(Extracted data entries)
■ ■ ■ ■ ■
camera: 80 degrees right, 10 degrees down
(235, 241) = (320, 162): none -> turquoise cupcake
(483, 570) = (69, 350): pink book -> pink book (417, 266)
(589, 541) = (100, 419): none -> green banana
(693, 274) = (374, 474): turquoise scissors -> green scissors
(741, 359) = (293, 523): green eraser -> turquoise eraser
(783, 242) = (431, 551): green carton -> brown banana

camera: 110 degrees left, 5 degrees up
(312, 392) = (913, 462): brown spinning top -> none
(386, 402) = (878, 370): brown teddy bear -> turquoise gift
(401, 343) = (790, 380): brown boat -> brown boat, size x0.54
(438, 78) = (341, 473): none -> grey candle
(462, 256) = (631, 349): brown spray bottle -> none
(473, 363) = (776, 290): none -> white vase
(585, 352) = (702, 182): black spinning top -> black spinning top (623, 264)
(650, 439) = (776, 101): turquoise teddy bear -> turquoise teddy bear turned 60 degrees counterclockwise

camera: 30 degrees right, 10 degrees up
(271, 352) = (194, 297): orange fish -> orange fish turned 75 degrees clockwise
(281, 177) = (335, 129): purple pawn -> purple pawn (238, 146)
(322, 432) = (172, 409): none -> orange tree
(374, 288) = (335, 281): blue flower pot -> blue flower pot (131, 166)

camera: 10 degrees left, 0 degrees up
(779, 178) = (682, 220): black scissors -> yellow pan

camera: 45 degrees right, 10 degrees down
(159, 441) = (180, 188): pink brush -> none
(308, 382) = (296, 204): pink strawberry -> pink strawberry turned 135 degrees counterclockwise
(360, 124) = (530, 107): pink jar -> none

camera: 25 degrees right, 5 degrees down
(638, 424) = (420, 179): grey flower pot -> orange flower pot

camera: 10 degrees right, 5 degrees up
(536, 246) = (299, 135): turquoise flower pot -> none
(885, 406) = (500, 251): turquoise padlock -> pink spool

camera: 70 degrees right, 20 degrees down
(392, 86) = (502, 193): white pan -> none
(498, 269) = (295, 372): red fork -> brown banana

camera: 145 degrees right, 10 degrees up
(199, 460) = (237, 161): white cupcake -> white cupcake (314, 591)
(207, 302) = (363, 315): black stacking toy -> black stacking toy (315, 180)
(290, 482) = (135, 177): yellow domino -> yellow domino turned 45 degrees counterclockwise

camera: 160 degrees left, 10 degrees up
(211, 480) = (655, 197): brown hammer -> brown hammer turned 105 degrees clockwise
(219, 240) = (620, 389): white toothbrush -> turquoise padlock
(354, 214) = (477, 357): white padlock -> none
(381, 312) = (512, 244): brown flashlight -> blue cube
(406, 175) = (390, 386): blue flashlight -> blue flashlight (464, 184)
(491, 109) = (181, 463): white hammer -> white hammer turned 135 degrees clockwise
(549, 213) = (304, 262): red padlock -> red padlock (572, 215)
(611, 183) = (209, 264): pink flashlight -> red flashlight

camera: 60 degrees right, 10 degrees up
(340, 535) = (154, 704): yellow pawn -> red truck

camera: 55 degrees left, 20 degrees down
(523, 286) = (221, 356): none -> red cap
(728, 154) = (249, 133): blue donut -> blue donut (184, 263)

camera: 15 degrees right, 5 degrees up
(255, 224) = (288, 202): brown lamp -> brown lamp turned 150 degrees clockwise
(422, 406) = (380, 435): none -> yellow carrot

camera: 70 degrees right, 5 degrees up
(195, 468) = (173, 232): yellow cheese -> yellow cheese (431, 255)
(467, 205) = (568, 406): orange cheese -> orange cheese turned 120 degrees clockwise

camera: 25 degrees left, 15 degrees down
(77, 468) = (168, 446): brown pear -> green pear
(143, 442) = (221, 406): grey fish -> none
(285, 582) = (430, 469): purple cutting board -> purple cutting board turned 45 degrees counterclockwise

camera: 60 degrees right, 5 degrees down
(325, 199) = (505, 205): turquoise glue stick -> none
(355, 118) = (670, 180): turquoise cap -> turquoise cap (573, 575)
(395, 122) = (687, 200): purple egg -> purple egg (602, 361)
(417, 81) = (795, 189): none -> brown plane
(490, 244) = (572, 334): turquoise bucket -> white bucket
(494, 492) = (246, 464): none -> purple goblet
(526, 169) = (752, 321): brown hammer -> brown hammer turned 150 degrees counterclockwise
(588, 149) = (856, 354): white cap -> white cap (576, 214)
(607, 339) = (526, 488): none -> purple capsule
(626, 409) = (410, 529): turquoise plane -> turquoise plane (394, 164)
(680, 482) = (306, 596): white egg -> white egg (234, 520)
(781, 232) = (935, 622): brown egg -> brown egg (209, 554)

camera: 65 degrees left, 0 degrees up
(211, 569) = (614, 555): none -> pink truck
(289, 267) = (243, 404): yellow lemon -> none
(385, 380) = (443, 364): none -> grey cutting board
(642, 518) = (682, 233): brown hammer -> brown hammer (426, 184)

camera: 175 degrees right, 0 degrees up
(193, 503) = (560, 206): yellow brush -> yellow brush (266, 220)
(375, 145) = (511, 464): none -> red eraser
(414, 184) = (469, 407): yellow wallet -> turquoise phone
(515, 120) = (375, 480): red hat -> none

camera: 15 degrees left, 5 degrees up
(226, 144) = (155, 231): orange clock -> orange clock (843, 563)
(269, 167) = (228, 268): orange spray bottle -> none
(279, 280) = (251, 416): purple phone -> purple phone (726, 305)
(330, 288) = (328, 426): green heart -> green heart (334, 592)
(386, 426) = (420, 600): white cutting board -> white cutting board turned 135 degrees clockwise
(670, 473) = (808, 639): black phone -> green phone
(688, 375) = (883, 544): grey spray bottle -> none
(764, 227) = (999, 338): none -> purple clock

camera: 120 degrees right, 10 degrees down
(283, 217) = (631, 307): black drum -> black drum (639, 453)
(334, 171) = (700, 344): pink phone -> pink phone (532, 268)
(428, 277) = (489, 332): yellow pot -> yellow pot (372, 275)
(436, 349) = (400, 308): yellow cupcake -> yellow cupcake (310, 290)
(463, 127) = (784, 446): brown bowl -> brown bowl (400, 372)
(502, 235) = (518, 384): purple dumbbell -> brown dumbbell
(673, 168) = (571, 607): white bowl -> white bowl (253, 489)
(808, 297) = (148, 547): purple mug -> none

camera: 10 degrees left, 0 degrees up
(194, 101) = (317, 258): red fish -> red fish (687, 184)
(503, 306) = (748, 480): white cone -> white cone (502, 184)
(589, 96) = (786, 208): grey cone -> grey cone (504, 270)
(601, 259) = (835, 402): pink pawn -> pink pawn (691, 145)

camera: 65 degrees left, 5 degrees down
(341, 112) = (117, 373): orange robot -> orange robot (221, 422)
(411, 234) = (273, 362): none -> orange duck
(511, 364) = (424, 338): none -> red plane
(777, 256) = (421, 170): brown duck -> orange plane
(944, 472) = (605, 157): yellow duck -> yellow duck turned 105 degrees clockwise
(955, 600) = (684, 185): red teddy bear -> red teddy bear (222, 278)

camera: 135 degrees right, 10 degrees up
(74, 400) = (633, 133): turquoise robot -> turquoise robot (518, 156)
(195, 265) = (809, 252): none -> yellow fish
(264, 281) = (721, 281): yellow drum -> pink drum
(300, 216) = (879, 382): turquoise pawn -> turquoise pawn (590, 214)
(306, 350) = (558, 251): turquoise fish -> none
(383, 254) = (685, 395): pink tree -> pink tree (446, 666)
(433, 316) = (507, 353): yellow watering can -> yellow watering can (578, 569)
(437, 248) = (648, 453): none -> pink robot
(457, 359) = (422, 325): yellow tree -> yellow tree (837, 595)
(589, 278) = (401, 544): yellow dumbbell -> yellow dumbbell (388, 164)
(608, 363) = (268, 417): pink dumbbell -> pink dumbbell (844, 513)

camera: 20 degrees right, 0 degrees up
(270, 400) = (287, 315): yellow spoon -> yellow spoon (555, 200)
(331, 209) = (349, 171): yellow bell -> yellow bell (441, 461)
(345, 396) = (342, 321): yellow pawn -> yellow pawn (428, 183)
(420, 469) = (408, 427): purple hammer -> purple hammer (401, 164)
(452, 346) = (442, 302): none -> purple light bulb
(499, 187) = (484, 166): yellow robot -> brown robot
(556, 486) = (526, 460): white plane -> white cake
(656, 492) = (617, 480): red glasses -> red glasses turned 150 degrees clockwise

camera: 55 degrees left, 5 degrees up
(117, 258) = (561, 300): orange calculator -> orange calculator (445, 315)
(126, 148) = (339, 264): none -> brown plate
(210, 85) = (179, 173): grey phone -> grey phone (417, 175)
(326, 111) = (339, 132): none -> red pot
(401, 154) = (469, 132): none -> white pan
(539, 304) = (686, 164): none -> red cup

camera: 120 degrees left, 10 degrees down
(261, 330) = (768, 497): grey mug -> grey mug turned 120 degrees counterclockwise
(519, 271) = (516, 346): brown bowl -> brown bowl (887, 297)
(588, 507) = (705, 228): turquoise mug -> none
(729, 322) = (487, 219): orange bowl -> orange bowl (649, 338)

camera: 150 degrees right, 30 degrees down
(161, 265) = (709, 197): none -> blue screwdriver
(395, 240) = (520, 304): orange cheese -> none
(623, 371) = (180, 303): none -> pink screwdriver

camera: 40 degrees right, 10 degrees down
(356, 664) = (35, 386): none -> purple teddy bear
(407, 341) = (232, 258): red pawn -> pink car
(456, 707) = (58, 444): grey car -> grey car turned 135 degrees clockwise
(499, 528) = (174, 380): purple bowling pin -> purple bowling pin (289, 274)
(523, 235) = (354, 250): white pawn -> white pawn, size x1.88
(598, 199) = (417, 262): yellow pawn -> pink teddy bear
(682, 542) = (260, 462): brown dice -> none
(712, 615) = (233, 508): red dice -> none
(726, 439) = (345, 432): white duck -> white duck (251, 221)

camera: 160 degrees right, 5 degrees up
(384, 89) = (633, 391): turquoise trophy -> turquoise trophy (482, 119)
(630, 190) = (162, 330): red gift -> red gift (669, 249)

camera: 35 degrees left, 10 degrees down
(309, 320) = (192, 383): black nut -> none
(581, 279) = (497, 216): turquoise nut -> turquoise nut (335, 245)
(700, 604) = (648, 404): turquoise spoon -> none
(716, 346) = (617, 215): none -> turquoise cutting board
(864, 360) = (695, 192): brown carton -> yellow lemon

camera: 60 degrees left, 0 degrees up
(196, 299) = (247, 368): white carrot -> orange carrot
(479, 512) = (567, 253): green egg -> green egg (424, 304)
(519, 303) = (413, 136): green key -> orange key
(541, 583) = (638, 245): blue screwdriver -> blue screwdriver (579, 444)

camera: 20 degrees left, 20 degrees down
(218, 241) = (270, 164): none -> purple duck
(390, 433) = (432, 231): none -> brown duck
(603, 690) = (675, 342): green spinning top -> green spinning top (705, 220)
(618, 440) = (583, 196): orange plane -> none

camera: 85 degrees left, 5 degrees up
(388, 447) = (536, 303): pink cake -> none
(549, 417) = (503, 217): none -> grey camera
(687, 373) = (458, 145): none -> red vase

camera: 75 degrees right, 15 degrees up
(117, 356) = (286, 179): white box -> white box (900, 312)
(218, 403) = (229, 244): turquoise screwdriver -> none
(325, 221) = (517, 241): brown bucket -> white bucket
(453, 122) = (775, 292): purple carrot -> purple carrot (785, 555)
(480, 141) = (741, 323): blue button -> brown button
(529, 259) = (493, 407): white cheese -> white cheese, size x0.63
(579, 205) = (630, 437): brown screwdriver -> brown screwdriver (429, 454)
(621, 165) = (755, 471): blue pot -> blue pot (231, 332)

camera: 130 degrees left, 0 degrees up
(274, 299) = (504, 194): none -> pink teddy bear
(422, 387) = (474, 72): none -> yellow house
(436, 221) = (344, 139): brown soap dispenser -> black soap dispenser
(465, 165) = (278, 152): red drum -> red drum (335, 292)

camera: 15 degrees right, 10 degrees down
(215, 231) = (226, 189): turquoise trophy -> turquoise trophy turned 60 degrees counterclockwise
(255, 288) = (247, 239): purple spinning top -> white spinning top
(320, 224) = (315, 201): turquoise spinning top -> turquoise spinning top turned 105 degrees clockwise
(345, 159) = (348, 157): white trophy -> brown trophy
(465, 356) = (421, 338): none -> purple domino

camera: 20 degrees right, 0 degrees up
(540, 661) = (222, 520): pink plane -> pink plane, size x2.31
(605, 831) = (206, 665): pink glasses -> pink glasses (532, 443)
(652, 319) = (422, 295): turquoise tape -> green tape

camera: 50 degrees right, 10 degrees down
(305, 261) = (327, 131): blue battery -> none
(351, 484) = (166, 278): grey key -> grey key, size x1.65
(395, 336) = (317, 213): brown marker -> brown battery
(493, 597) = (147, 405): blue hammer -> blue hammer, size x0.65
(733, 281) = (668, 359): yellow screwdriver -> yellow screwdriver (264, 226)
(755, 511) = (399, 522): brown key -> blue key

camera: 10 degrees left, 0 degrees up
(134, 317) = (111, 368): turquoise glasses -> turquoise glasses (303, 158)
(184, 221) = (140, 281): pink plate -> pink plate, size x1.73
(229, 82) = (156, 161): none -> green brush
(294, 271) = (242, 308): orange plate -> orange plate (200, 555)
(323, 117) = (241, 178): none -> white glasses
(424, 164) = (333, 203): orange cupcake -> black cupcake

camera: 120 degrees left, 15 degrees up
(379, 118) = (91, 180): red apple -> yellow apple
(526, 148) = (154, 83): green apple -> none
■ ■ ■ ■ ■
## What to produce
Write down every line of the data above that includes the string "tree".

## Response for this exercise
(322, 432) = (172, 409): none -> orange tree
(383, 254) = (685, 395): pink tree -> pink tree (446, 666)
(457, 359) = (422, 325): yellow tree -> yellow tree (837, 595)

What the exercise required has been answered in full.